# What is being asked:
Copy out every line below without alteration.

# Coordinate-based object records:
<<<<
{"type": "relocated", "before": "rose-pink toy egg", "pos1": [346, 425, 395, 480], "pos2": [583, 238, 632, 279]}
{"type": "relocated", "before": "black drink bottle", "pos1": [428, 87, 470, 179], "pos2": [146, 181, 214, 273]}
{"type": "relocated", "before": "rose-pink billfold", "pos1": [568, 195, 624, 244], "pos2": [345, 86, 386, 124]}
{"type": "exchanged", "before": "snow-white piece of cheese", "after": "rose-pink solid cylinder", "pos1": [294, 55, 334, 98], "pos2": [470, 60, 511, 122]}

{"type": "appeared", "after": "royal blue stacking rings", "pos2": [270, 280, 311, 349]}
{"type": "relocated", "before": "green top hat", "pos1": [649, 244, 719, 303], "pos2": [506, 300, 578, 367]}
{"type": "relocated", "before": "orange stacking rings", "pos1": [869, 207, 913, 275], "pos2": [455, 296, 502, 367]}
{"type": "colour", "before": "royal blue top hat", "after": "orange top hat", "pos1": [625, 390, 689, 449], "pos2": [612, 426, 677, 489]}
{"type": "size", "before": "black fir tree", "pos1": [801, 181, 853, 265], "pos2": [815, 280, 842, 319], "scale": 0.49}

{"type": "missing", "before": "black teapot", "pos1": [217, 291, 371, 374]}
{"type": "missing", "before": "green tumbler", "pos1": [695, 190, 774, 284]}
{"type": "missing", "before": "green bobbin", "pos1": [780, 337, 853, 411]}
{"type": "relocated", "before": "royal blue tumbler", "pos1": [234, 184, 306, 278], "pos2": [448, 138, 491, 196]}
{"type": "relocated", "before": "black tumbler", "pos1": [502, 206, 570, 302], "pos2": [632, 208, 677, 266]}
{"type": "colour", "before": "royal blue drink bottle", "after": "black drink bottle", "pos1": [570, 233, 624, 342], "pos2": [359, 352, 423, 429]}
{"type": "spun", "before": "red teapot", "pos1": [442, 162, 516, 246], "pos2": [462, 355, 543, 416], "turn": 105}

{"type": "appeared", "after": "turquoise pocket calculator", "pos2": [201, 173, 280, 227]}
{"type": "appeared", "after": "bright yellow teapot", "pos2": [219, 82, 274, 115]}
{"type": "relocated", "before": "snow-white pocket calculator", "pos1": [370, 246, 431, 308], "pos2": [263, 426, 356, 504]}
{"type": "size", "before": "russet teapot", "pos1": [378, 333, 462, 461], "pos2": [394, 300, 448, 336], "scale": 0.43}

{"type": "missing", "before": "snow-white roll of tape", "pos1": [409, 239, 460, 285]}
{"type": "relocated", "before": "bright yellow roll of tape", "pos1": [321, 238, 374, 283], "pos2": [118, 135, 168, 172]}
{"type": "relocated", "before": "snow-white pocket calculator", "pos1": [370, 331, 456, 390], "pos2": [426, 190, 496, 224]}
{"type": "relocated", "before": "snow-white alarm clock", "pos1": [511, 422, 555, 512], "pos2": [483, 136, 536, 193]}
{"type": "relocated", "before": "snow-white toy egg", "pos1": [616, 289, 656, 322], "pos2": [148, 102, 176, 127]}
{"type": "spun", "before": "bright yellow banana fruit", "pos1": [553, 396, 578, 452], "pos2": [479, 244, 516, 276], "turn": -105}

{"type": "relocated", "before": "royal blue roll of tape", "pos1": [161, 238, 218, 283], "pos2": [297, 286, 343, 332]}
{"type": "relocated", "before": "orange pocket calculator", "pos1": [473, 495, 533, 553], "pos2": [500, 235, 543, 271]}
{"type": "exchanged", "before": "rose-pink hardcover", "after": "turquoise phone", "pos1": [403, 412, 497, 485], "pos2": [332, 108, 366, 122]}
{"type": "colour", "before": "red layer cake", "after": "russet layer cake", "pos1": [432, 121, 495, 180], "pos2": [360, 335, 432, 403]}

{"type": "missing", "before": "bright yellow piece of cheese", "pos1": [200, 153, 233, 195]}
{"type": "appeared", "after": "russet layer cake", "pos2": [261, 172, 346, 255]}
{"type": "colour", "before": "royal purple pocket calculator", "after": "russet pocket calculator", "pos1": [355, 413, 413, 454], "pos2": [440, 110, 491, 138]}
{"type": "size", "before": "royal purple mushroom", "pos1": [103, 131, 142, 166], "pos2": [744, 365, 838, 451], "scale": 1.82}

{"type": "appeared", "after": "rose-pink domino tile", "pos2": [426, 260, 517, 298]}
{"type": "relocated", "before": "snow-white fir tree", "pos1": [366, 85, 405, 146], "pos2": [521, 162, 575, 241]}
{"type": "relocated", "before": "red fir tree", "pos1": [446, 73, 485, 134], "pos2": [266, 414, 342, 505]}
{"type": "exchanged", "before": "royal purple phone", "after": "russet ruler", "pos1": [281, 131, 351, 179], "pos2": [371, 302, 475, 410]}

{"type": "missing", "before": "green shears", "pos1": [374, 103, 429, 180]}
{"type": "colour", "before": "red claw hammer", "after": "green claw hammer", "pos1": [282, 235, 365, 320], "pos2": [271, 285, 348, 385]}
>>>>
# Response to this task:
{"type": "relocated", "before": "rose-pink toy egg", "pos1": [346, 425, 395, 480], "pos2": [583, 238, 632, 279]}
{"type": "relocated", "before": "black drink bottle", "pos1": [428, 87, 470, 179], "pos2": [146, 181, 214, 273]}
{"type": "relocated", "before": "rose-pink billfold", "pos1": [568, 195, 624, 244], "pos2": [345, 86, 386, 124]}
{"type": "exchanged", "before": "snow-white piece of cheese", "after": "rose-pink solid cylinder", "pos1": [294, 55, 334, 98], "pos2": [470, 60, 511, 122]}

{"type": "appeared", "after": "royal blue stacking rings", "pos2": [270, 280, 311, 349]}
{"type": "relocated", "before": "green top hat", "pos1": [649, 244, 719, 303], "pos2": [506, 300, 578, 367]}
{"type": "relocated", "before": "orange stacking rings", "pos1": [869, 207, 913, 275], "pos2": [455, 296, 502, 367]}
{"type": "colour", "before": "royal blue top hat", "after": "orange top hat", "pos1": [625, 390, 689, 449], "pos2": [612, 426, 677, 489]}
{"type": "size", "before": "black fir tree", "pos1": [801, 181, 853, 265], "pos2": [815, 280, 842, 319], "scale": 0.49}

{"type": "missing", "before": "black teapot", "pos1": [217, 291, 371, 374]}
{"type": "missing", "before": "green tumbler", "pos1": [695, 190, 774, 284]}
{"type": "missing", "before": "green bobbin", "pos1": [780, 337, 853, 411]}
{"type": "relocated", "before": "royal blue tumbler", "pos1": [234, 184, 306, 278], "pos2": [448, 138, 491, 196]}
{"type": "relocated", "before": "black tumbler", "pos1": [502, 206, 570, 302], "pos2": [632, 208, 677, 266]}
{"type": "colour", "before": "royal blue drink bottle", "after": "black drink bottle", "pos1": [570, 233, 624, 342], "pos2": [359, 352, 423, 429]}
{"type": "spun", "before": "red teapot", "pos1": [442, 162, 516, 246], "pos2": [462, 355, 543, 416], "turn": 105}

{"type": "appeared", "after": "turquoise pocket calculator", "pos2": [201, 173, 280, 227]}
{"type": "appeared", "after": "bright yellow teapot", "pos2": [219, 82, 274, 115]}
{"type": "relocated", "before": "snow-white pocket calculator", "pos1": [370, 246, 431, 308], "pos2": [263, 426, 356, 504]}
{"type": "size", "before": "russet teapot", "pos1": [378, 333, 462, 461], "pos2": [394, 300, 448, 336], "scale": 0.43}

{"type": "missing", "before": "snow-white roll of tape", "pos1": [409, 239, 460, 285]}
{"type": "relocated", "before": "bright yellow roll of tape", "pos1": [321, 238, 374, 283], "pos2": [118, 135, 168, 172]}
{"type": "relocated", "before": "snow-white pocket calculator", "pos1": [370, 331, 456, 390], "pos2": [426, 190, 496, 224]}
{"type": "relocated", "before": "snow-white alarm clock", "pos1": [511, 422, 555, 512], "pos2": [483, 136, 536, 193]}
{"type": "relocated", "before": "snow-white toy egg", "pos1": [616, 289, 656, 322], "pos2": [148, 102, 176, 127]}
{"type": "spun", "before": "bright yellow banana fruit", "pos1": [553, 396, 578, 452], "pos2": [479, 244, 516, 276], "turn": -105}

{"type": "relocated", "before": "royal blue roll of tape", "pos1": [161, 238, 218, 283], "pos2": [297, 286, 343, 332]}
{"type": "relocated", "before": "orange pocket calculator", "pos1": [473, 495, 533, 553], "pos2": [500, 235, 543, 271]}
{"type": "exchanged", "before": "rose-pink hardcover", "after": "turquoise phone", "pos1": [403, 412, 497, 485], "pos2": [332, 108, 366, 122]}
{"type": "colour", "before": "red layer cake", "after": "russet layer cake", "pos1": [432, 121, 495, 180], "pos2": [360, 335, 432, 403]}

{"type": "missing", "before": "bright yellow piece of cheese", "pos1": [200, 153, 233, 195]}
{"type": "appeared", "after": "russet layer cake", "pos2": [261, 172, 346, 255]}
{"type": "colour", "before": "royal purple pocket calculator", "after": "russet pocket calculator", "pos1": [355, 413, 413, 454], "pos2": [440, 110, 491, 138]}
{"type": "size", "before": "royal purple mushroom", "pos1": [103, 131, 142, 166], "pos2": [744, 365, 838, 451], "scale": 1.82}

{"type": "appeared", "after": "rose-pink domino tile", "pos2": [426, 260, 517, 298]}
{"type": "relocated", "before": "snow-white fir tree", "pos1": [366, 85, 405, 146], "pos2": [521, 162, 575, 241]}
{"type": "relocated", "before": "red fir tree", "pos1": [446, 73, 485, 134], "pos2": [266, 414, 342, 505]}
{"type": "exchanged", "before": "royal purple phone", "after": "russet ruler", "pos1": [281, 131, 351, 179], "pos2": [371, 302, 475, 410]}

{"type": "missing", "before": "green shears", "pos1": [374, 103, 429, 180]}
{"type": "colour", "before": "red claw hammer", "after": "green claw hammer", "pos1": [282, 235, 365, 320], "pos2": [271, 285, 348, 385]}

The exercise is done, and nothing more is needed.